> STUDY MATERIAL
[Start of Attachment]
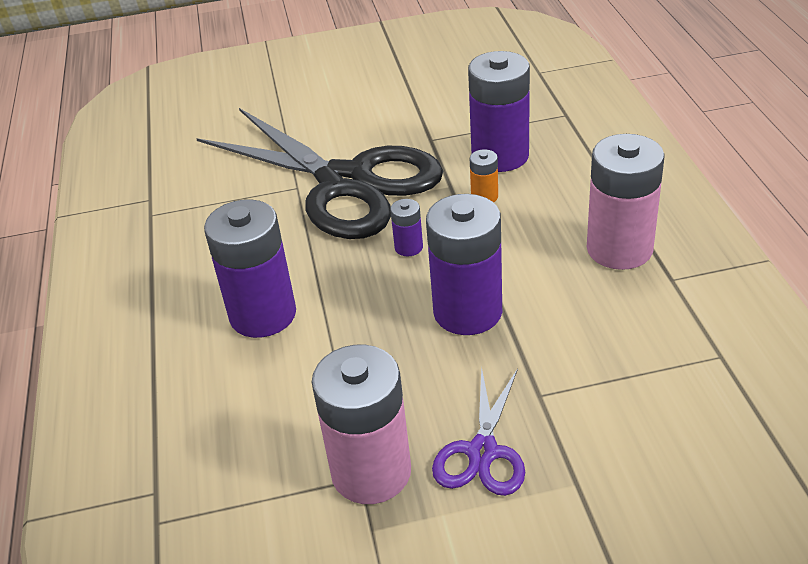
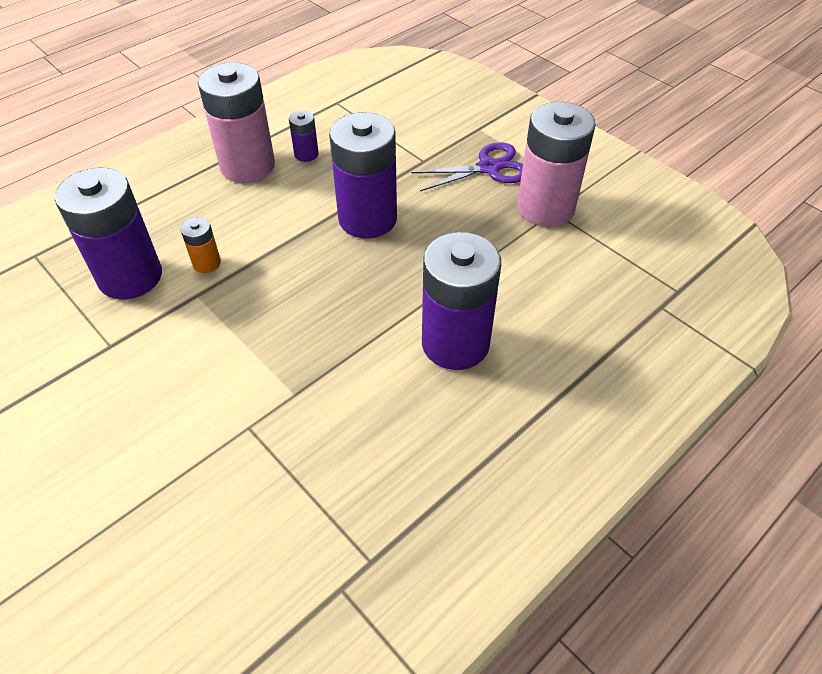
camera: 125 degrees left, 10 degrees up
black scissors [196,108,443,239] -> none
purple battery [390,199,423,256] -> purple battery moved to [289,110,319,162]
[End of Attachment]
[Start of Attachment]
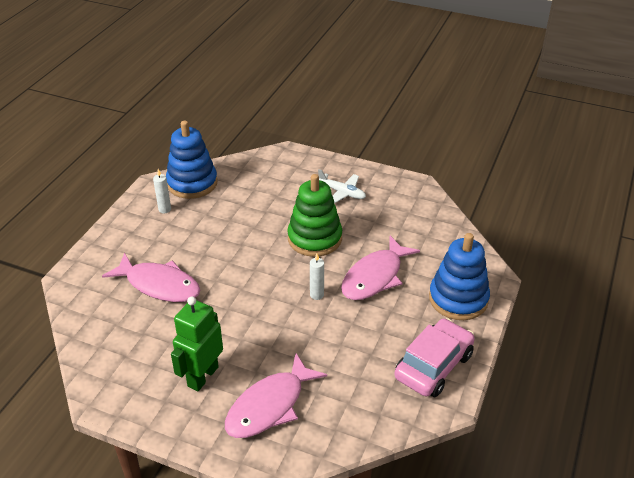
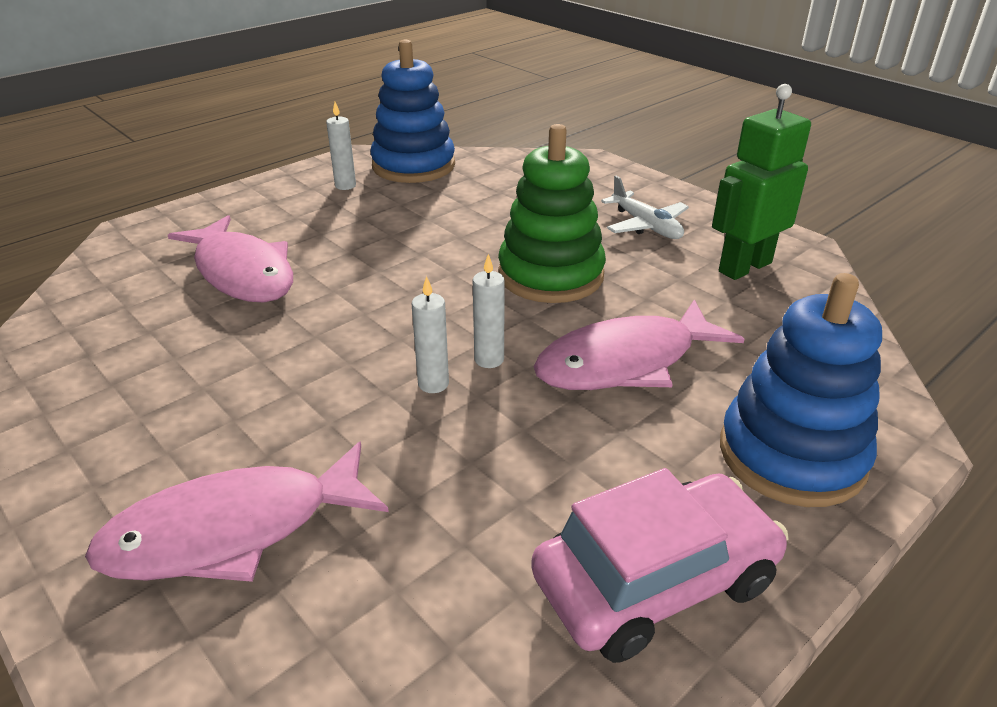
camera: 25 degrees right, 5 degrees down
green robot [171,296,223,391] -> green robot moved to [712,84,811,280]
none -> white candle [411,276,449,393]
[End of Attachment]
[Start of Attachment]
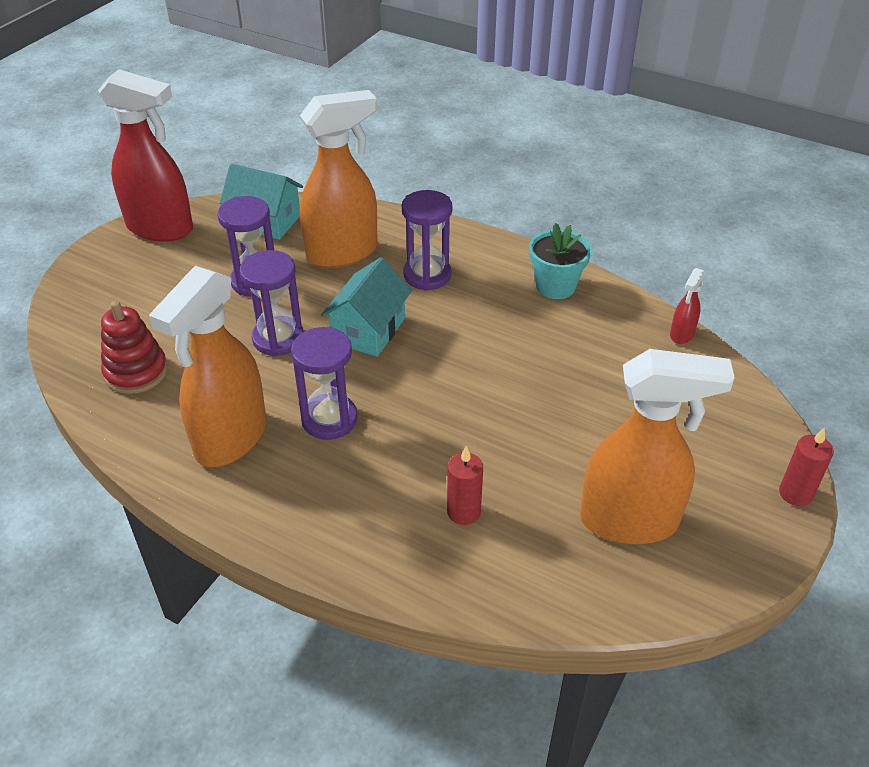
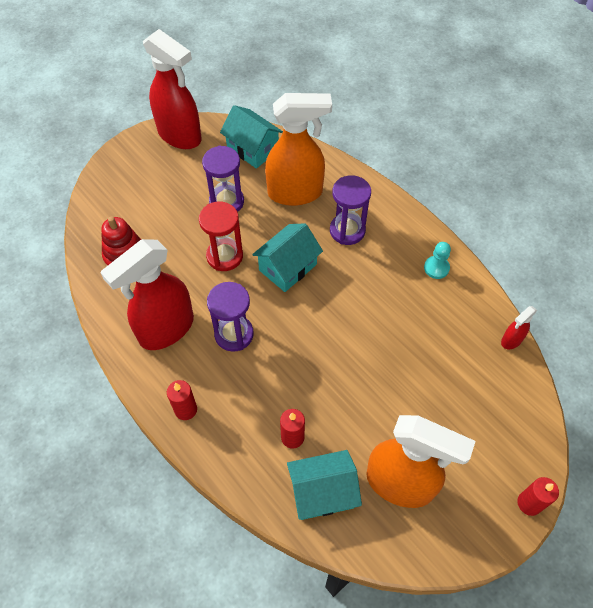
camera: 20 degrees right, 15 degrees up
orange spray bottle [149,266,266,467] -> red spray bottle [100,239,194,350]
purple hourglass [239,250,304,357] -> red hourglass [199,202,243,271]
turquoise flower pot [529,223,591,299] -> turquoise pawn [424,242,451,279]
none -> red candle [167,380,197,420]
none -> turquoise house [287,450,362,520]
[End of Attachment]
> TASK PROMPT
Copy out only the lines above from the one with "camera: 20 degrees right, 15 degrees up" to the one with "none -> turquoise house [287,450,362,520]", inclusive, exactly as they stand.

> REPLY TO THE EXERCISE
camera: 20 degrees right, 15 degrees up
orange spray bottle [149,266,266,467] -> red spray bottle [100,239,194,350]
purple hourglass [239,250,304,357] -> red hourglass [199,202,243,271]
turquoise flower pot [529,223,591,299] -> turquoise pawn [424,242,451,279]
none -> red candle [167,380,197,420]
none -> turquoise house [287,450,362,520]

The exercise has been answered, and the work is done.